● Task
Go line by line through the entries below and copy those containing the string "none".

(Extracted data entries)

........

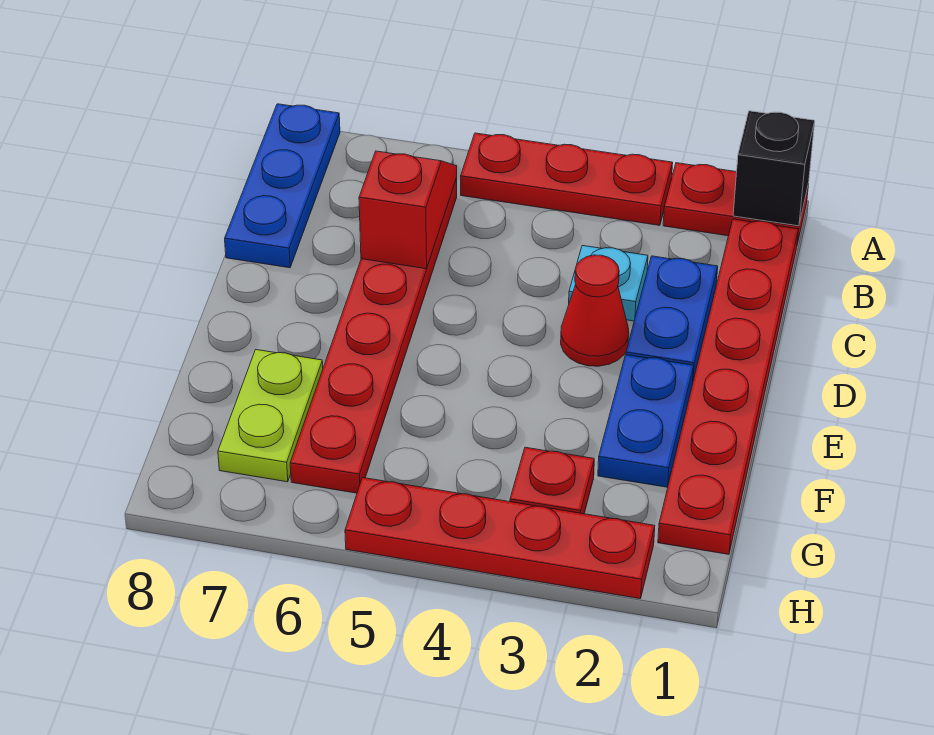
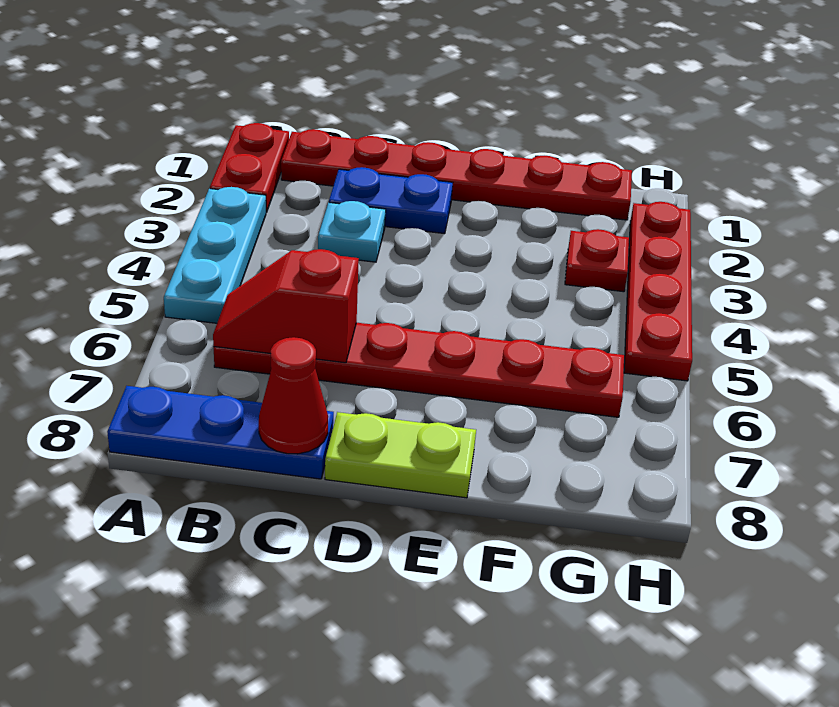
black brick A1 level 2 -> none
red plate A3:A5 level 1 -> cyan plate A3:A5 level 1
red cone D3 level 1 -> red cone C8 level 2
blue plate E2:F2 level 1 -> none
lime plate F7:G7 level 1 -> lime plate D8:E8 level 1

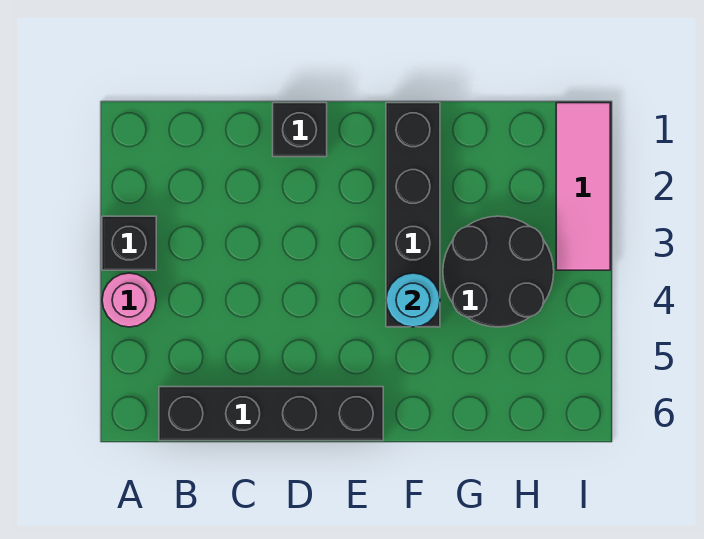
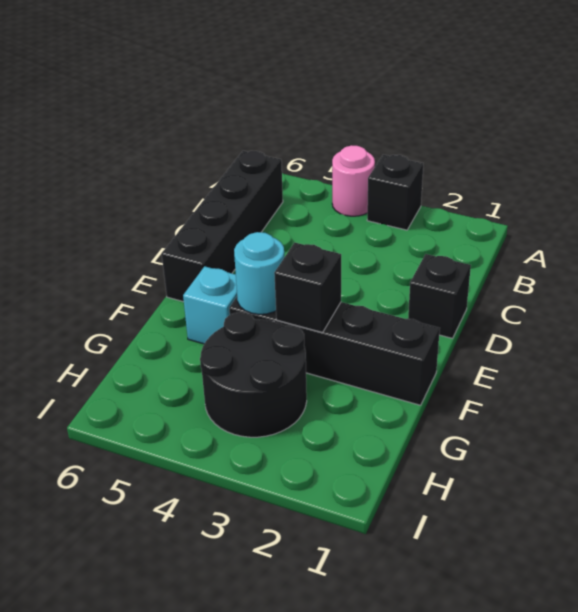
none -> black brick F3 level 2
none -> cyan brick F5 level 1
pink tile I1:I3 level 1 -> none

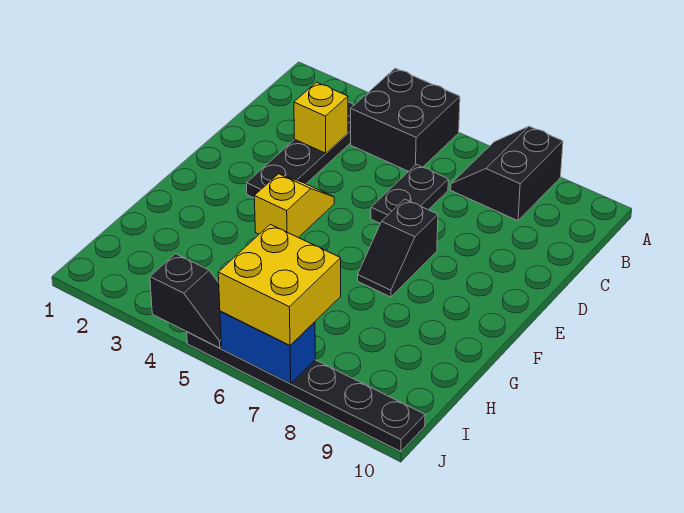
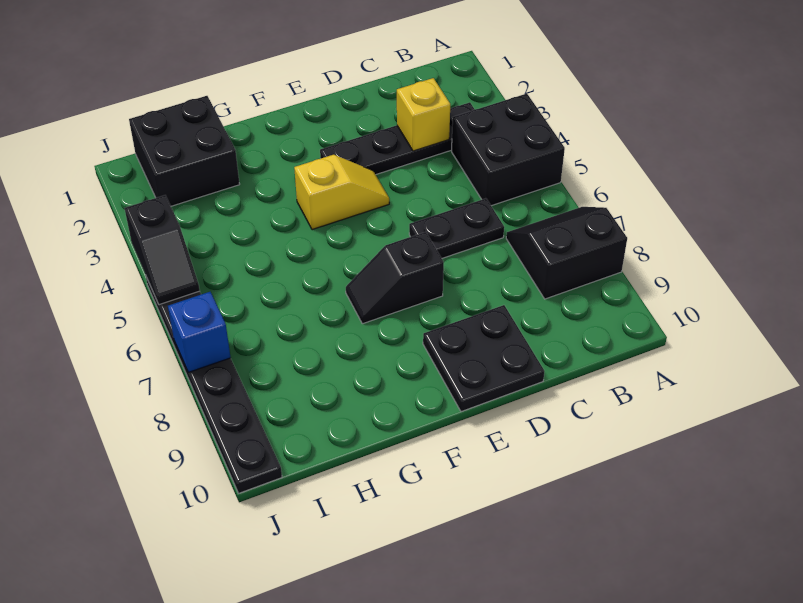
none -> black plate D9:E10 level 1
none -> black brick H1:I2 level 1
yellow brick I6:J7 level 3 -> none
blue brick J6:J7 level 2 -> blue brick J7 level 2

........

● Answer section
black brick A1 level 2 -> none
blue plate E2:F2 level 1 -> none
none -> black brick F3 level 2
none -> cyan brick F5 level 1
pink tile I1:I3 level 1 -> none
none -> black plate D9:E10 level 1
none -> black brick H1:I2 level 1
yellow brick I6:J7 level 3 -> none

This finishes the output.